What the exercise asks:
A complete answer retypes each of the records below precisely and includes none of the pictures.

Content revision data
*****

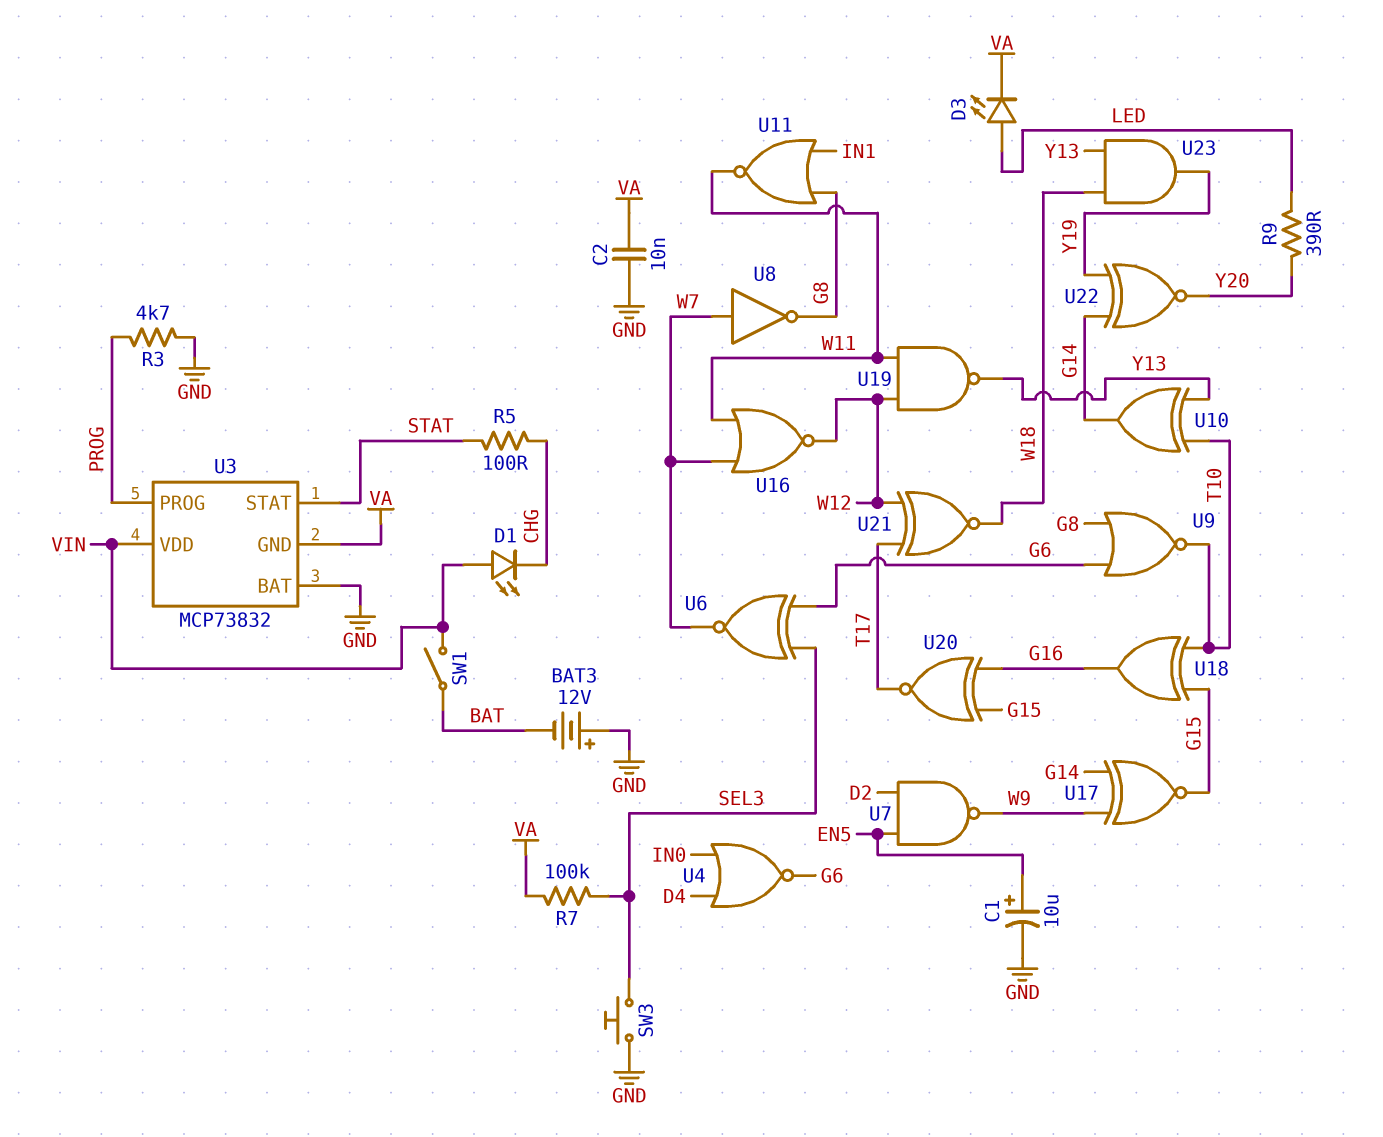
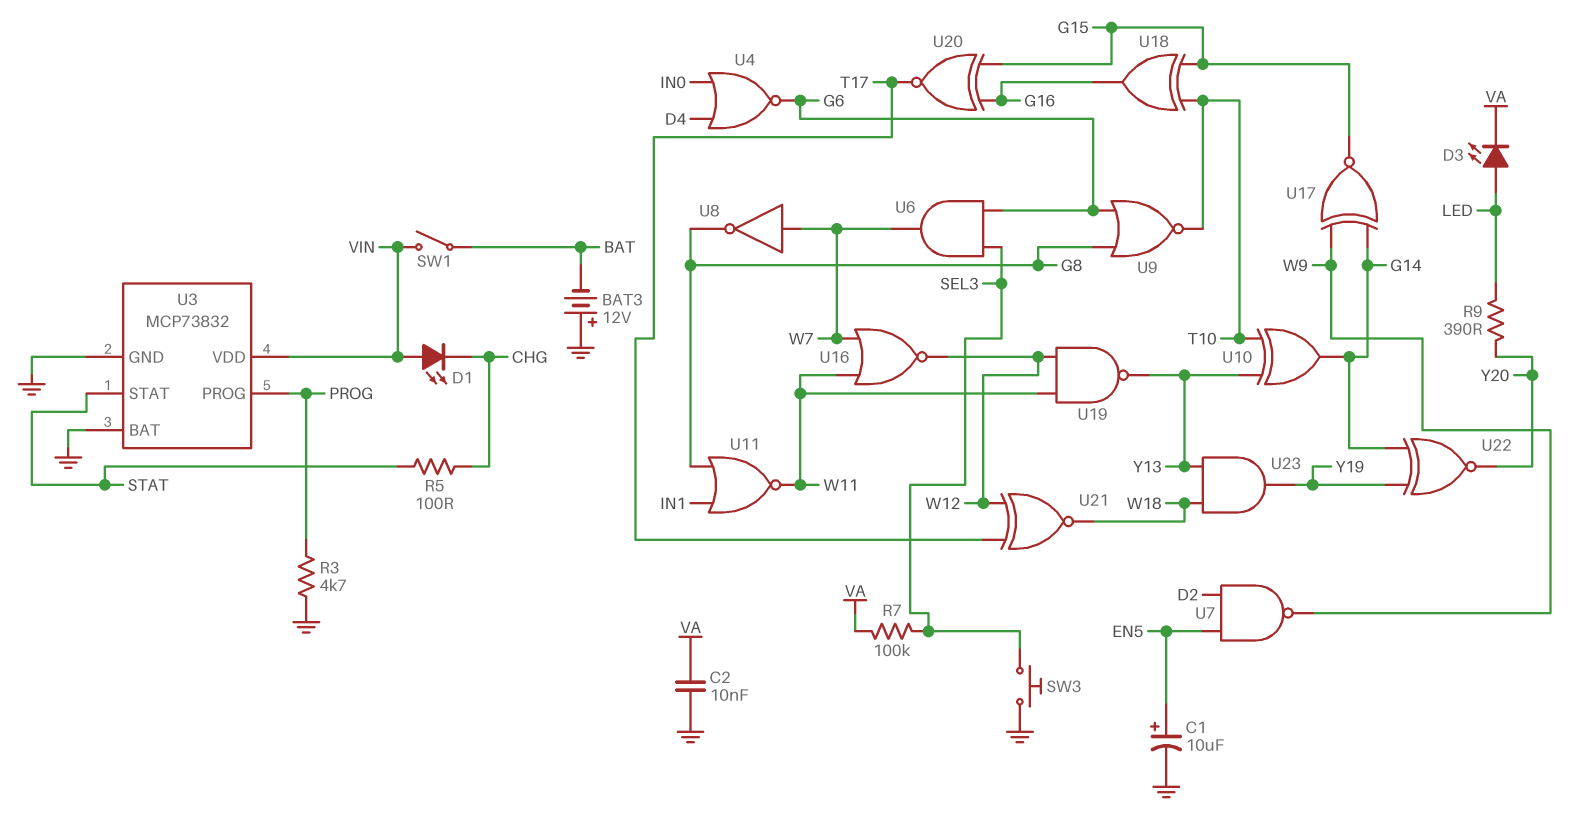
U3 pin GND: VA -> GND
U6: XNOR (in G6, in SEL3, out W7) -> AND (in G6, in SEL3, out W7)

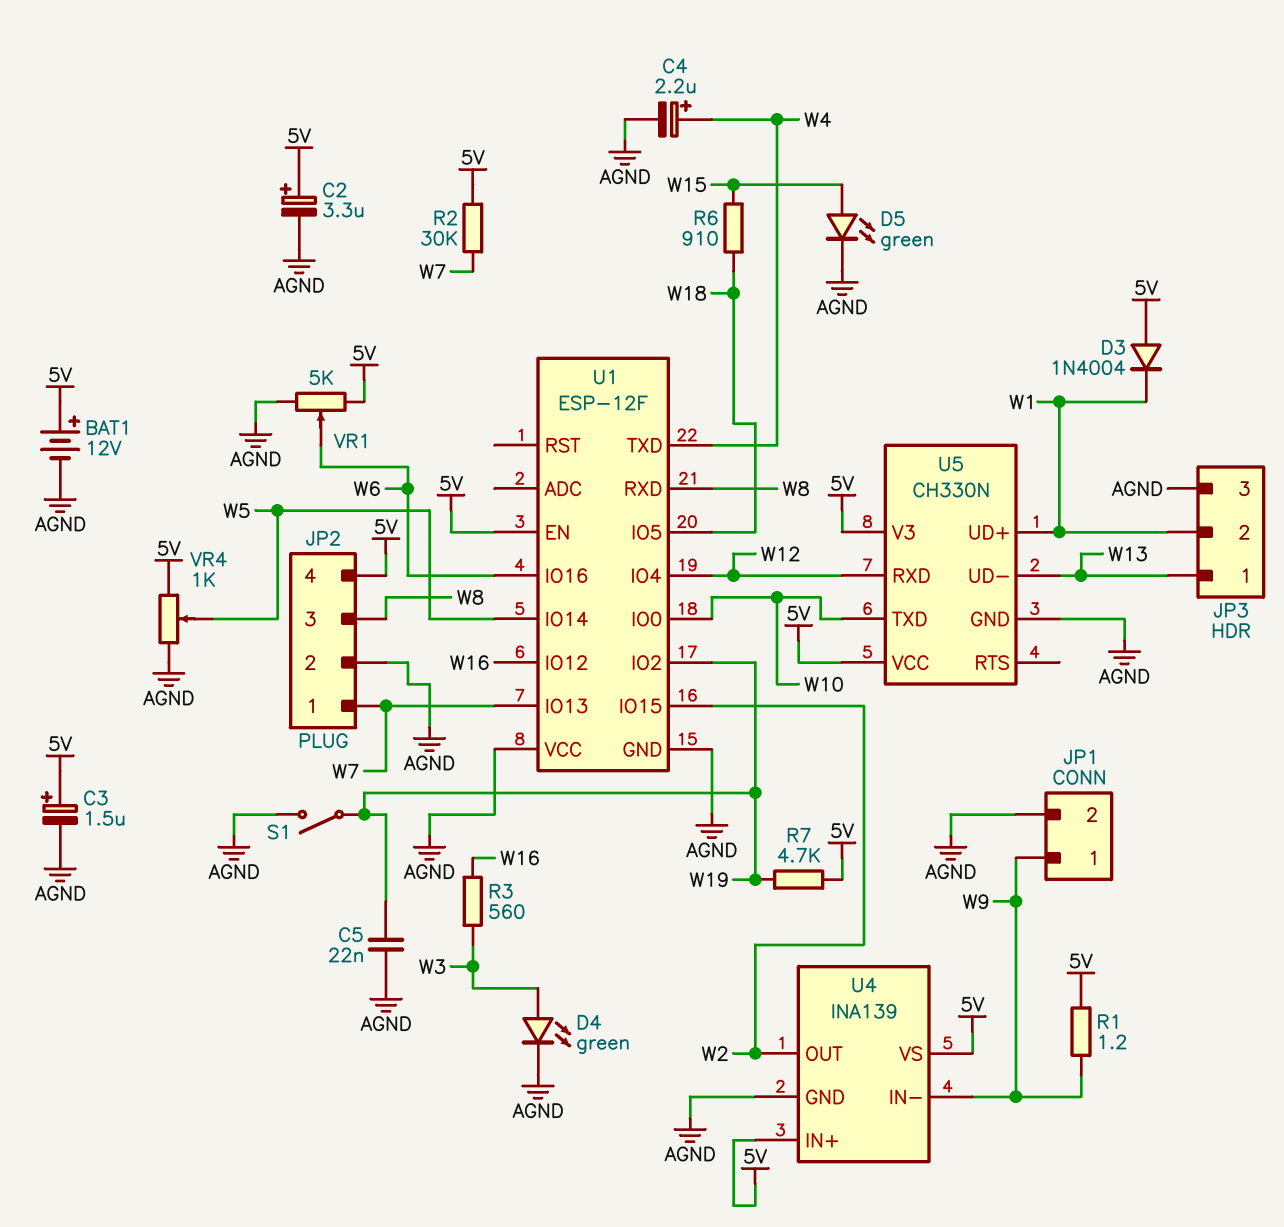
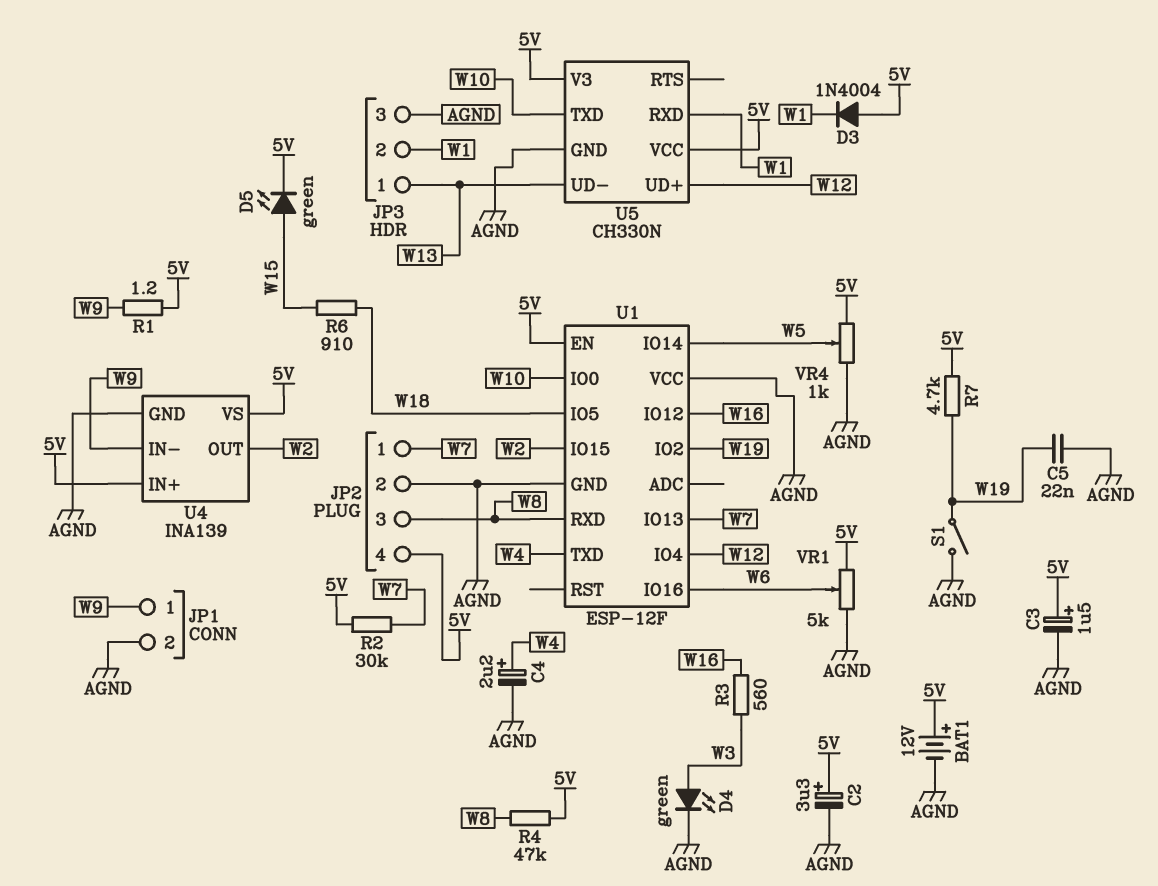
D5: LED green (A W15, K AGND) -> LED green (A W15, K 5V)
R4: none -> 47k (5V, W8)
U5 pin RXD: W12 -> W1
U5 pin UD+: W1 -> W12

*****

The answer:
U3 pin GND: VA -> GND
U6: XNOR (in G6, in SEL3, out W7) -> AND (in G6, in SEL3, out W7)

D5: LED green (A W15, K AGND) -> LED green (A W15, K 5V)
R4: none -> 47k (5V, W8)
U5 pin RXD: W12 -> W1
U5 pin UD+: W1 -> W12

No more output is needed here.